### RECORDS PROVIDED ###

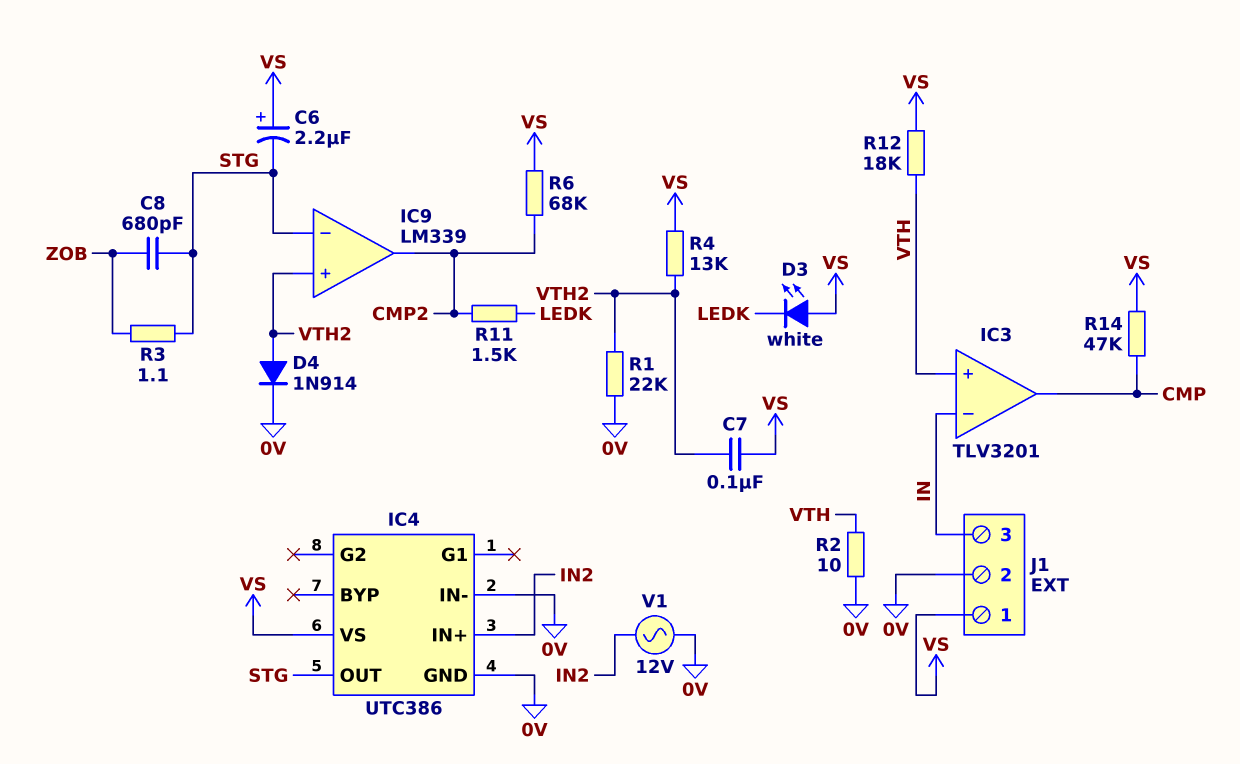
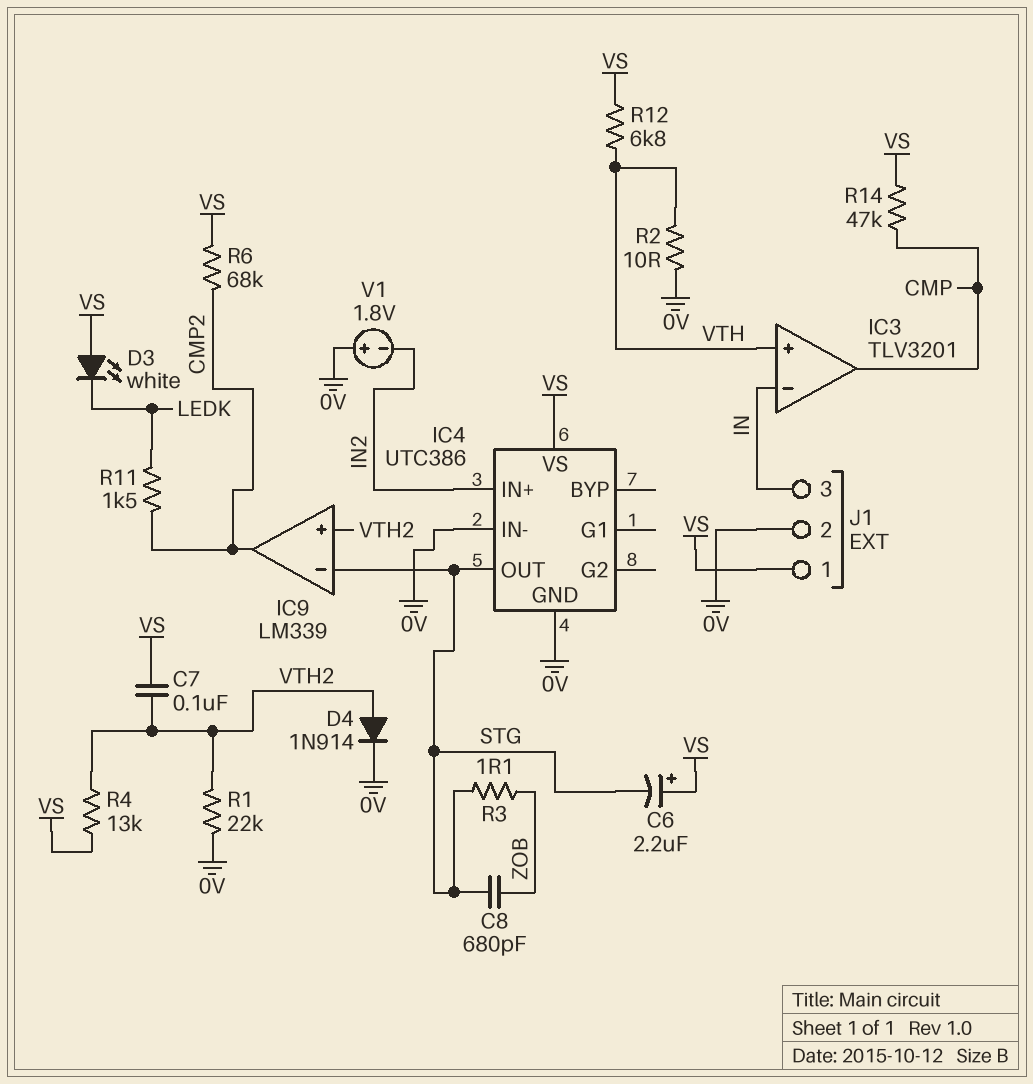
R12: 18k (VS, VTH) -> 6.8k (VS, VTH)
V1: AC 12V (0V, IN2) -> 1.8V (plus 0V, minus IN2)

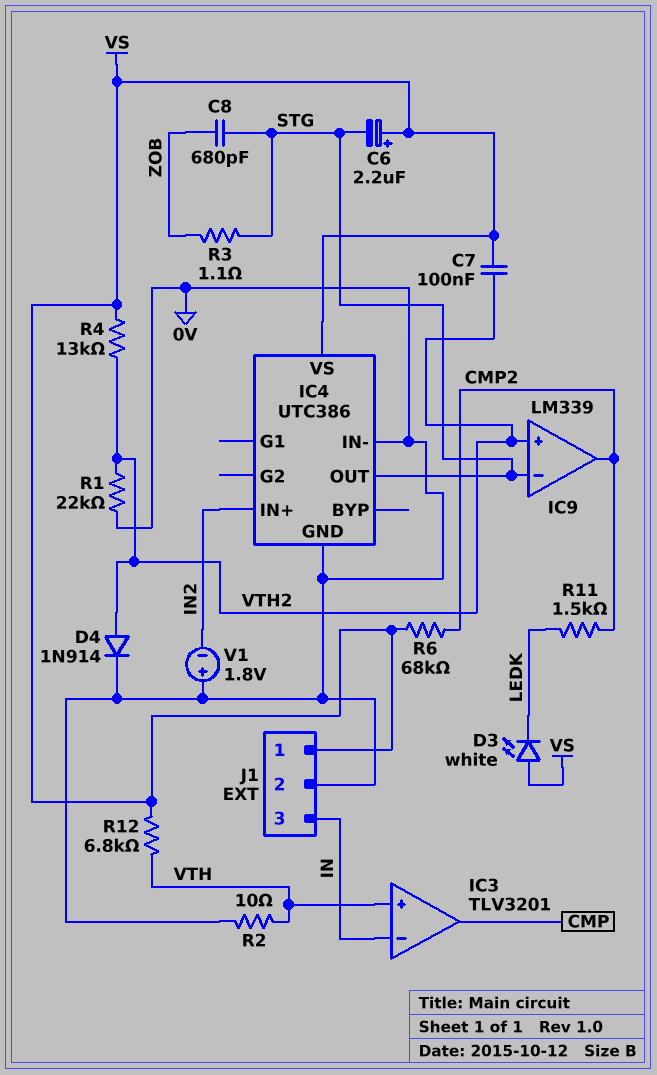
R14: 47k (CMP, VS) -> none

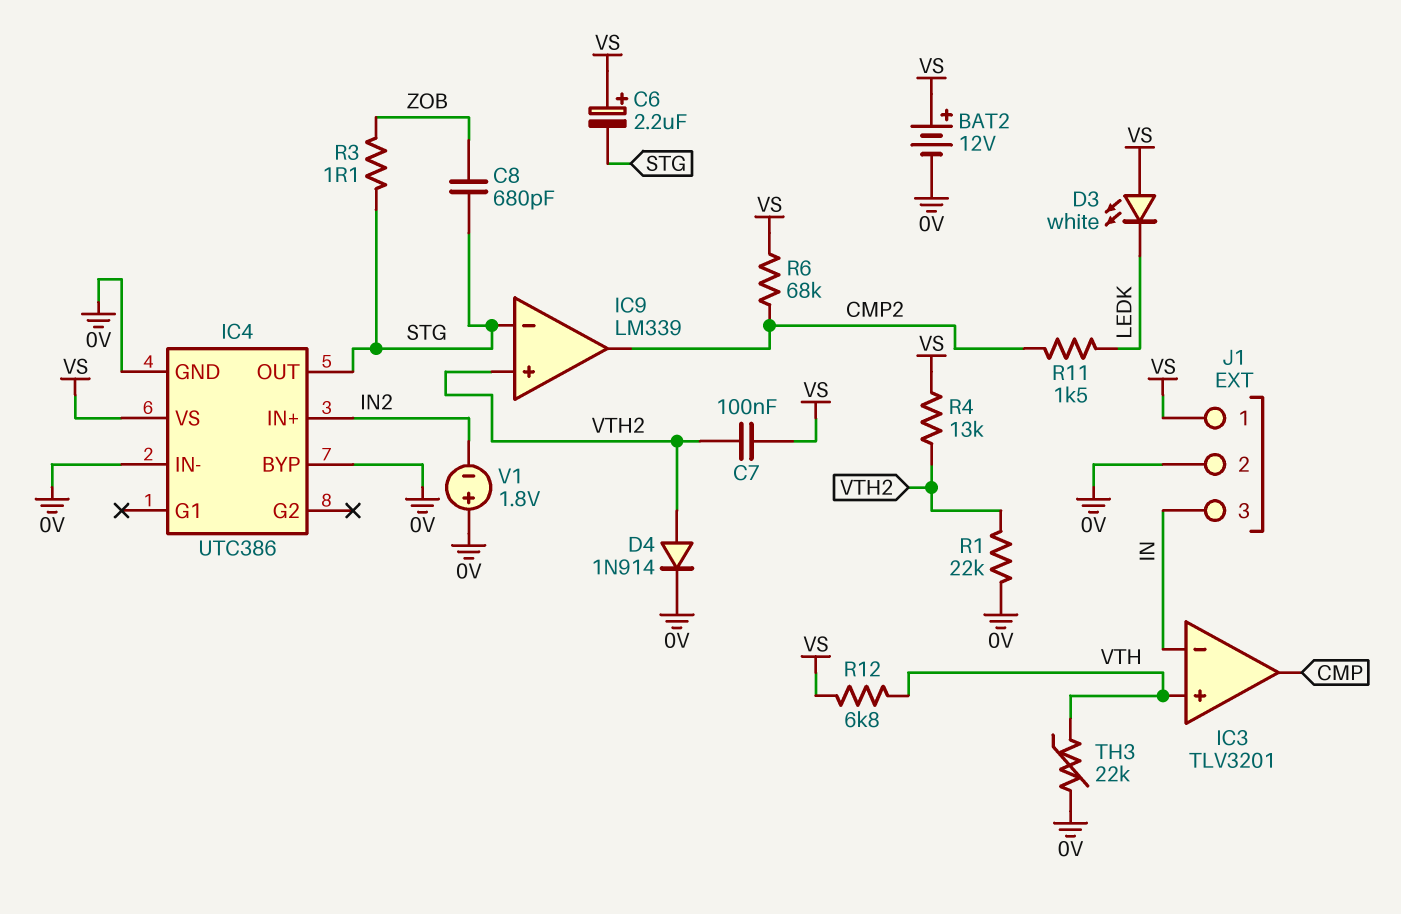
BAT2: none -> 12V (plus VS, minus 0V)
IC4 pin BYP: none -> 0V
R2: 10 (0V, VTH) -> none
TH3: none -> 22k (0V, VTH)

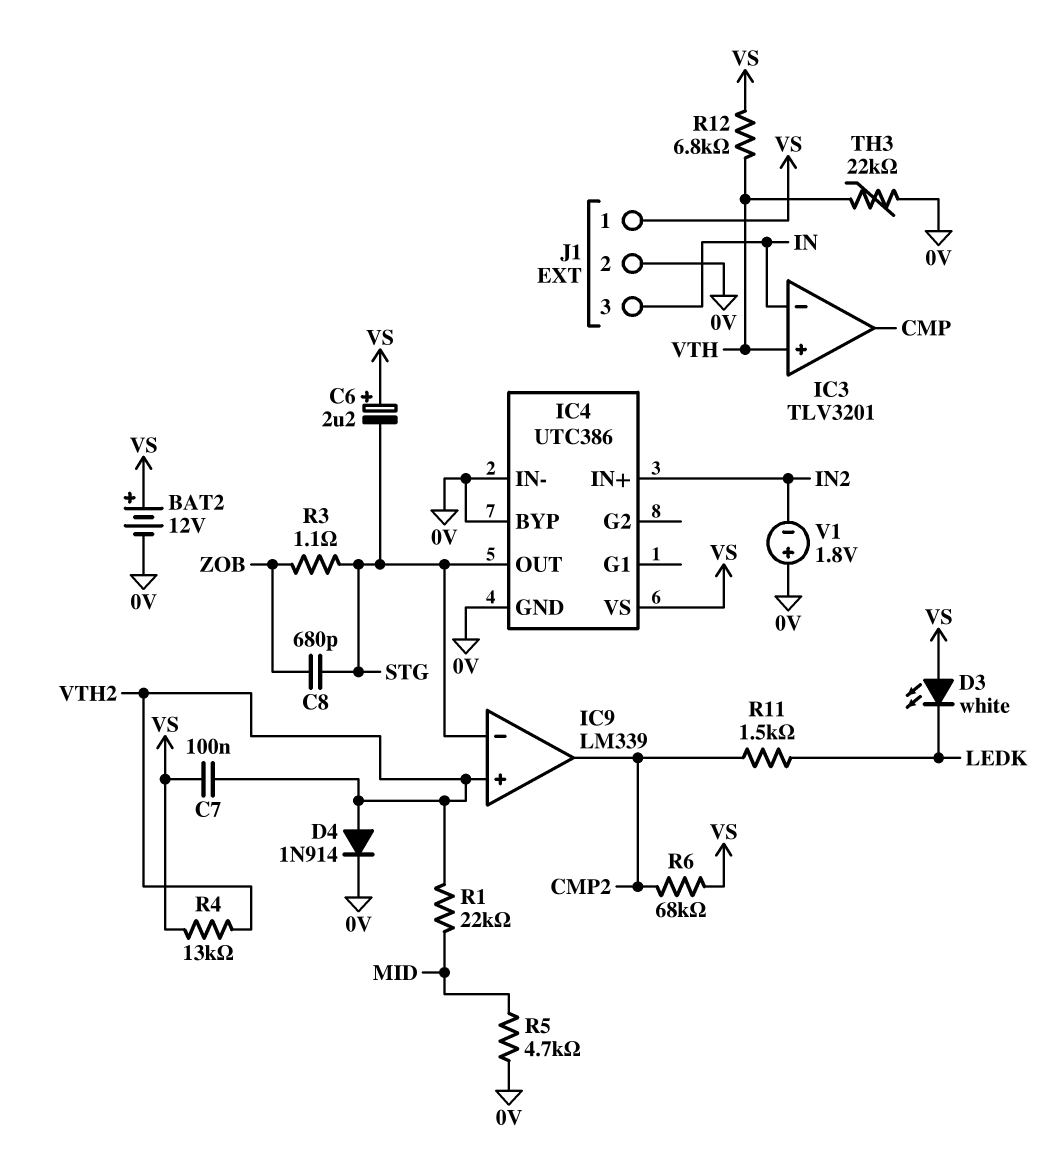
R1: 22k (0V, VTH2) -> 22k (MID, VTH2)
R5: none -> 4.7k (0V, MID)

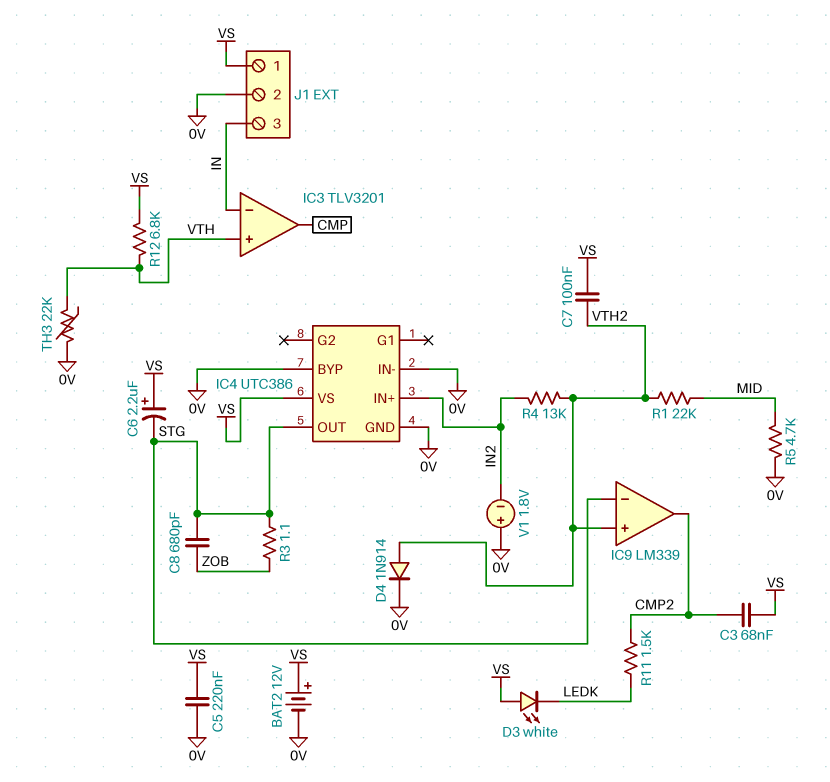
C3: none -> 68nF (CMP2, VS)
C5: none -> 220nF (0V, VS)
R4: 13k (VS, VTH2) -> 13k (IN2, VTH2)
R6: 68k (CMP2, VS) -> none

###

● **WORK INSTRUCTION**:
All entries must come back exactly as written, though without their pictures.

● **RESPONSE BOX**:
R12: 18k (VS, VTH) -> 6.8k (VS, VTH)
V1: AC 12V (0V, IN2) -> 1.8V (plus 0V, minus IN2)

R14: 47k (CMP, VS) -> none

BAT2: none -> 12V (plus VS, minus 0V)
IC4 pin BYP: none -> 0V
R2: 10 (0V, VTH) -> none
TH3: none -> 22k (0V, VTH)

R1: 22k (0V, VTH2) -> 22k (MID, VTH2)
R5: none -> 4.7k (0V, MID)

C3: none -> 68nF (CMP2, VS)
C5: none -> 220nF (0V, VS)
R4: 13k (VS, VTH2) -> 13k (IN2, VTH2)
R6: 68k (CMP2, VS) -> none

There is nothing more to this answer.